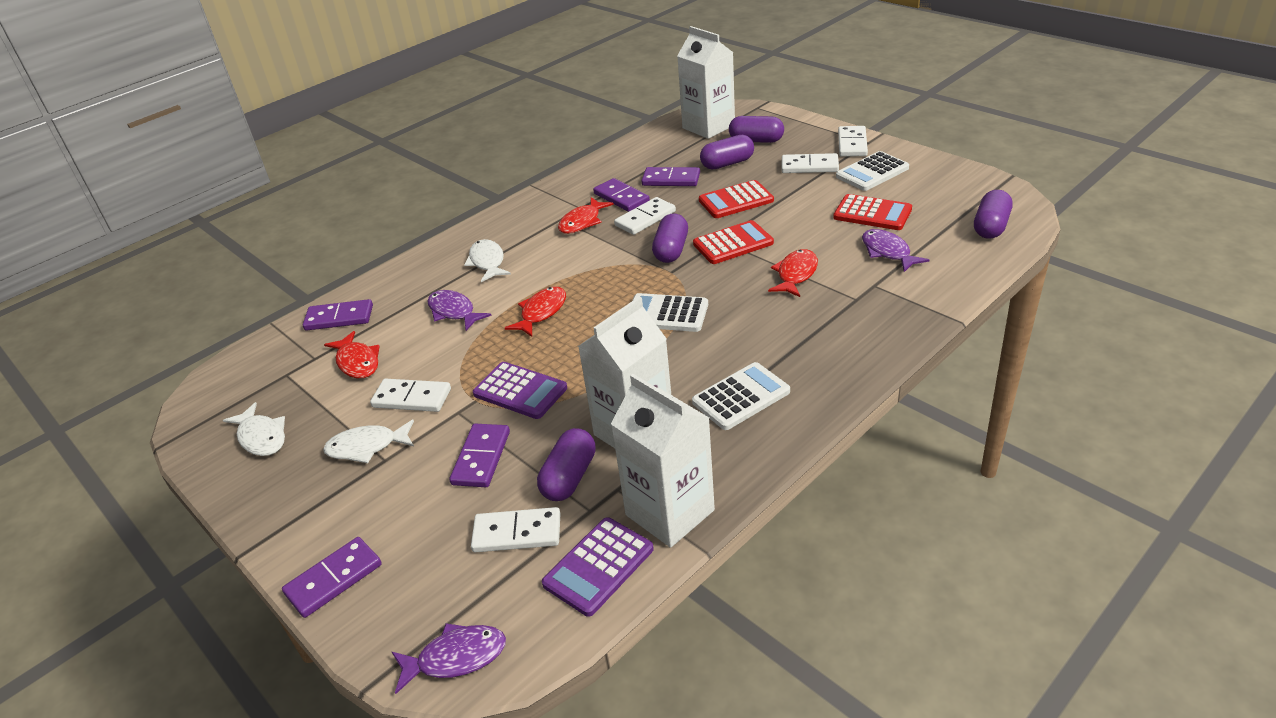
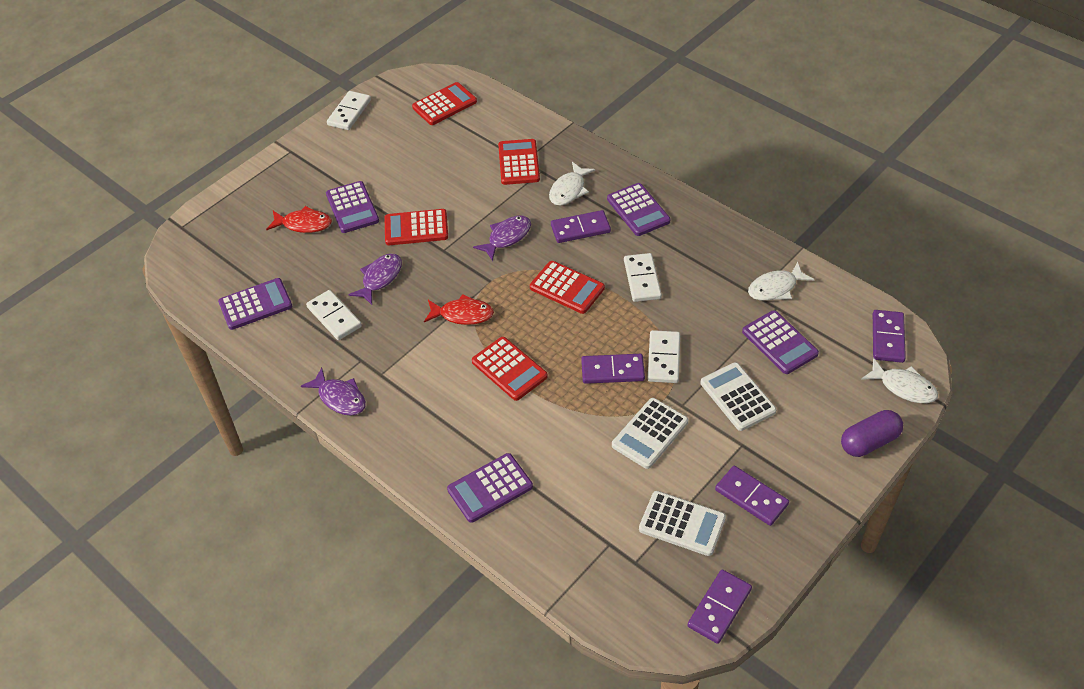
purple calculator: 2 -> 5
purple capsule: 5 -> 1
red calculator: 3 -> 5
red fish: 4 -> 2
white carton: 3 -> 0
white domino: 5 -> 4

---

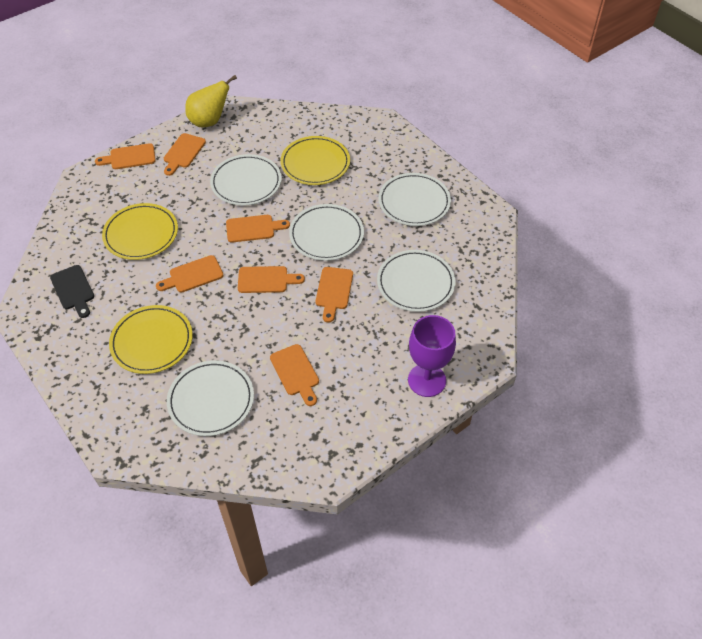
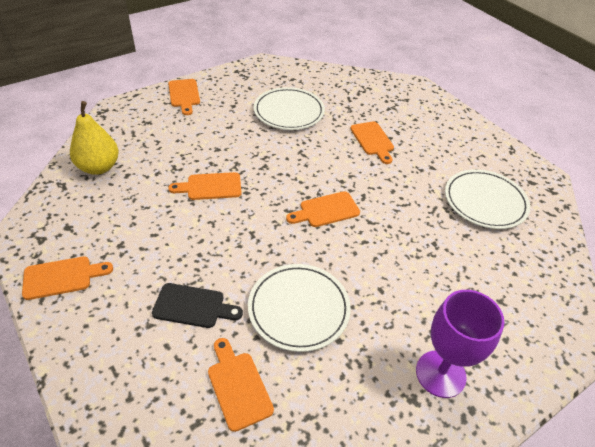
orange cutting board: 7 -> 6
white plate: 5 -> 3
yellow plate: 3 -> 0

§ WHAT YOU NEED TO DO:
Look through the data above and return exactly the lines from the one that contains "purple calculator: 2 -> 5" to the one that contains "white domino: 5 -> 4", inclusive, with nothing else.

§ TASK OUTPUT:
purple calculator: 2 -> 5
purple capsule: 5 -> 1
red calculator: 3 -> 5
red fish: 4 -> 2
white carton: 3 -> 0
white domino: 5 -> 4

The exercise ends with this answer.